:: Task ::
For this exercise, output the line containing "(394, 301) = (439, 533): green" and every line after it through the end of the records, exactly, and no other line.

++++++

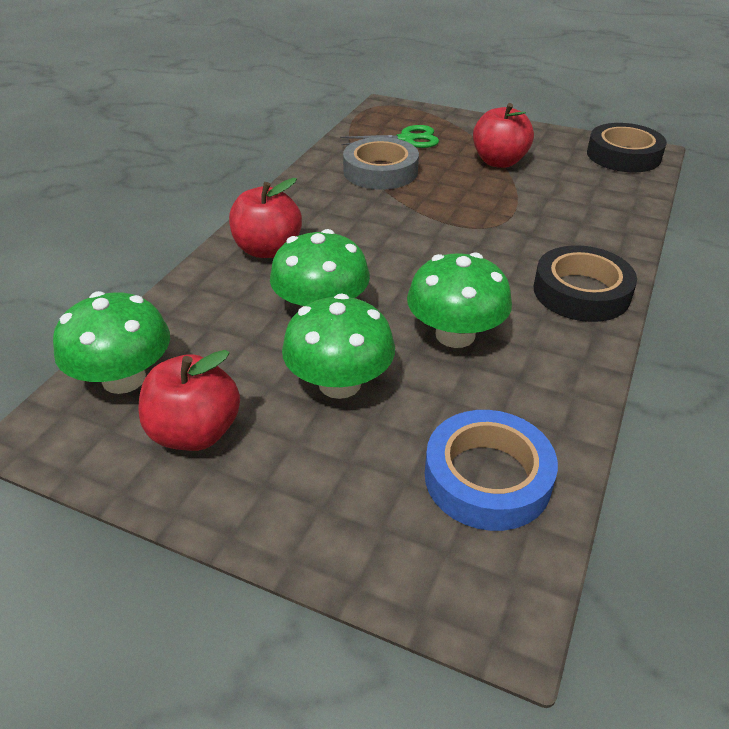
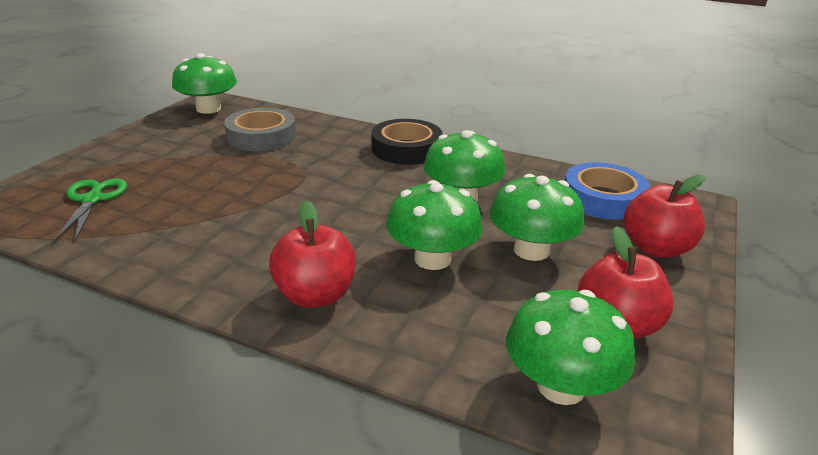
camera: 90 degrees left, 10 degrees down
(380, 171) = (164, 219): grey tape -> grey tape (261, 136)
(499, 162) = (185, 156): red apple -> red apple (656, 248)
(623, 155) = (208, 109): black tape -> green mushroom

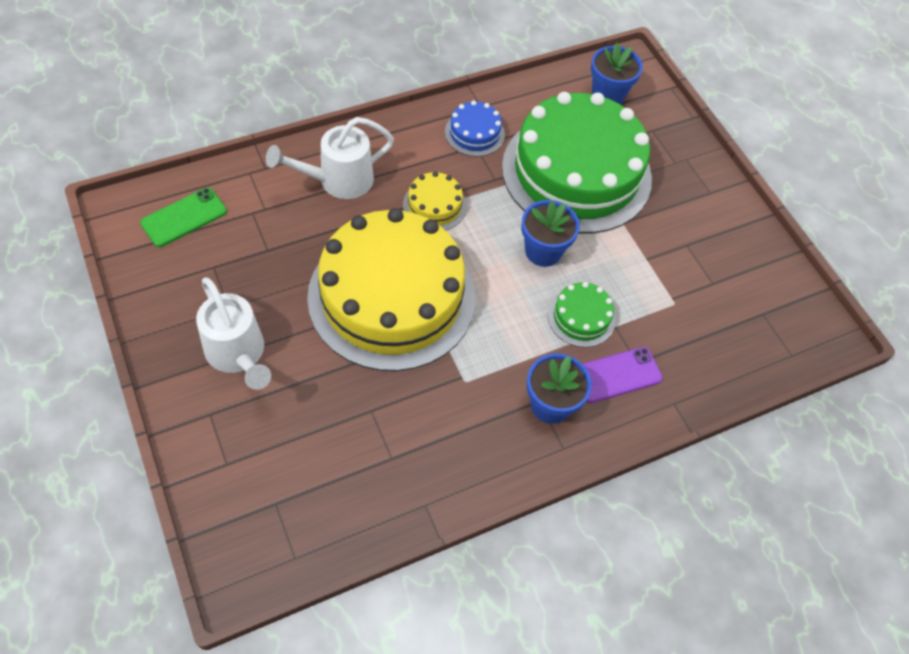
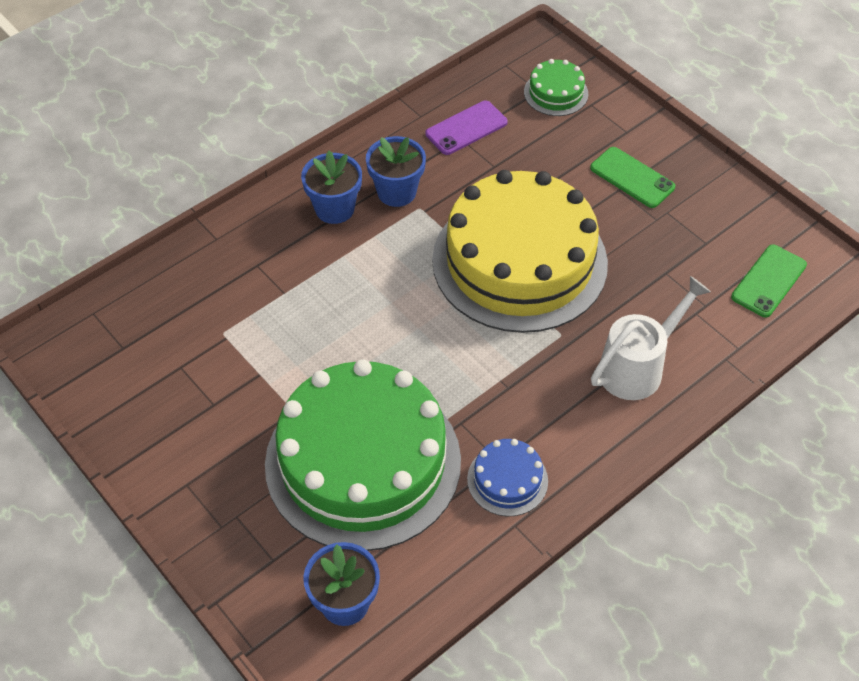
camera: 170 degrees right, 5 degrees down
(238, 355) = (632, 178): white watering can -> green phone
(434, 205) = (517, 369): yellow cake -> none
(543, 251) = (379, 350): blue flower pot -> blue flower pot (396, 192)
(581, 317) = (321, 292): green cake -> green cake (556, 93)
(617, 375) = (275, 249): purple phone -> purple phone (466, 128)

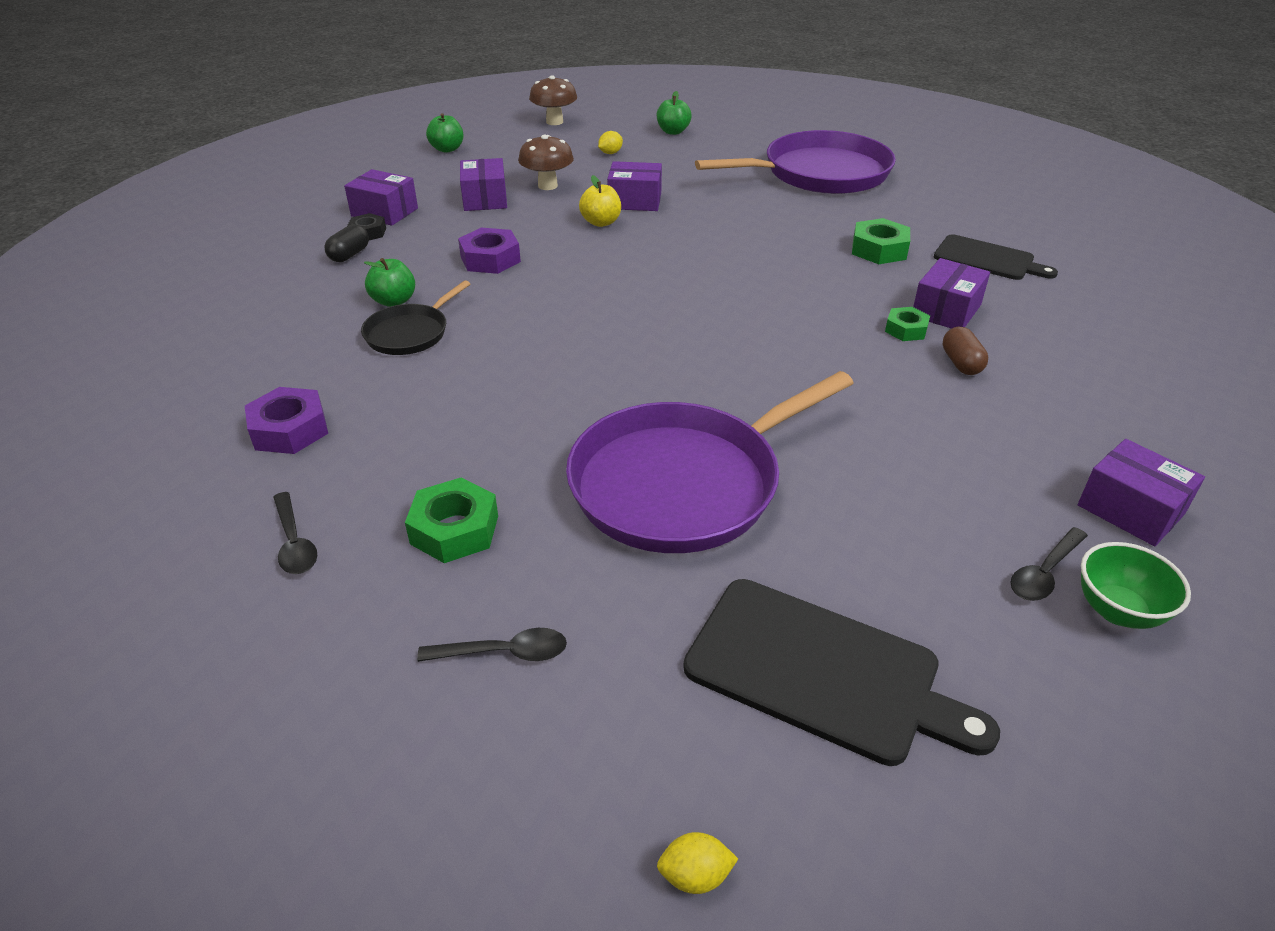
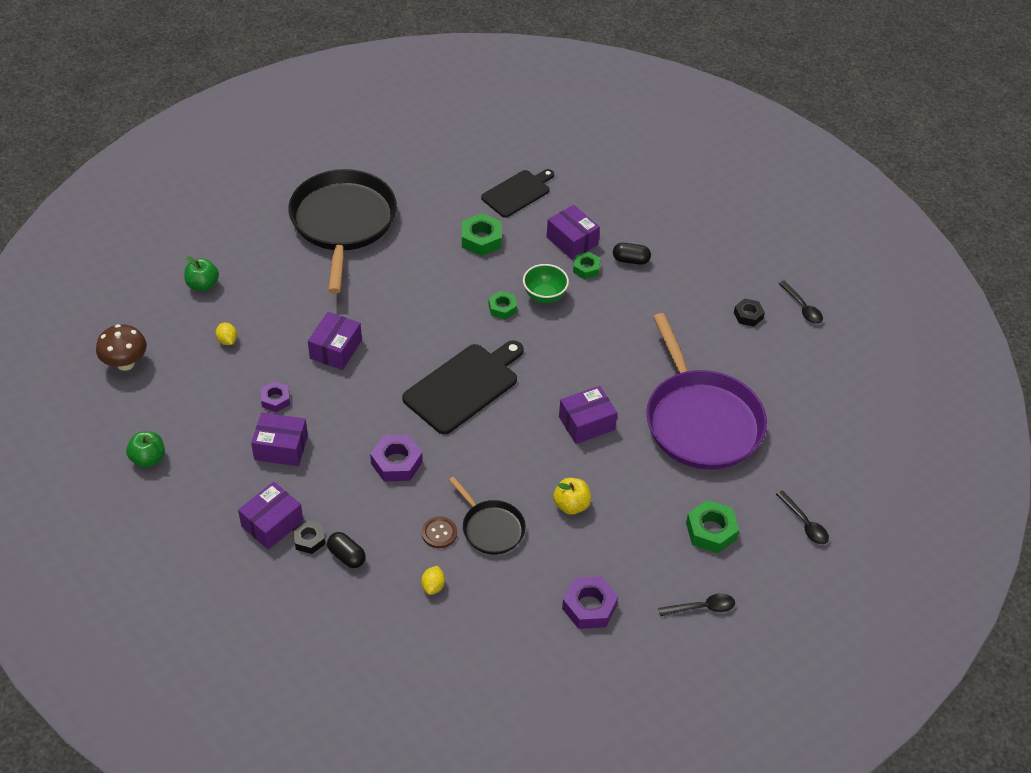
camera: 75 degrees left, 10 degrees up
(394, 301) = (439, 533): green apple -> brown button
(504, 652) = (804, 523): black spoon -> black spoon turned 135 degrees clockwise
(547, 186) = (275, 399): brown mushroom -> purple nut
(601, 222) = (365, 380): yellow apple -> yellow apple (571, 505)
(695, 875) = (928, 482): yellow lemon -> yellow lemon (433, 586)
(776, 282) = (502, 308): none -> green nut
(819, 173) = (343, 223): purple pan -> black pan
(822, 671) = (841, 409): black cutting board -> black cutting board (464, 386)
(959, 503) = (748, 315): none -> black nut
(961, 363) = (630, 260): brown capsule -> black capsule
(1117, 611) = (830, 295): green bowl -> green bowl (544, 296)
(1130, 509) = (770, 256): purple box -> purple box (586, 423)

++++++

:: Solution to the exercise ::
(394, 301) = (439, 533): green apple -> brown button
(504, 652) = (804, 523): black spoon -> black spoon turned 135 degrees clockwise
(547, 186) = (275, 399): brown mushroom -> purple nut
(601, 222) = (365, 380): yellow apple -> yellow apple (571, 505)
(695, 875) = (928, 482): yellow lemon -> yellow lemon (433, 586)
(776, 282) = (502, 308): none -> green nut
(819, 173) = (343, 223): purple pan -> black pan
(822, 671) = (841, 409): black cutting board -> black cutting board (464, 386)
(959, 503) = (748, 315): none -> black nut
(961, 363) = (630, 260): brown capsule -> black capsule
(1117, 611) = (830, 295): green bowl -> green bowl (544, 296)
(1130, 509) = (770, 256): purple box -> purple box (586, 423)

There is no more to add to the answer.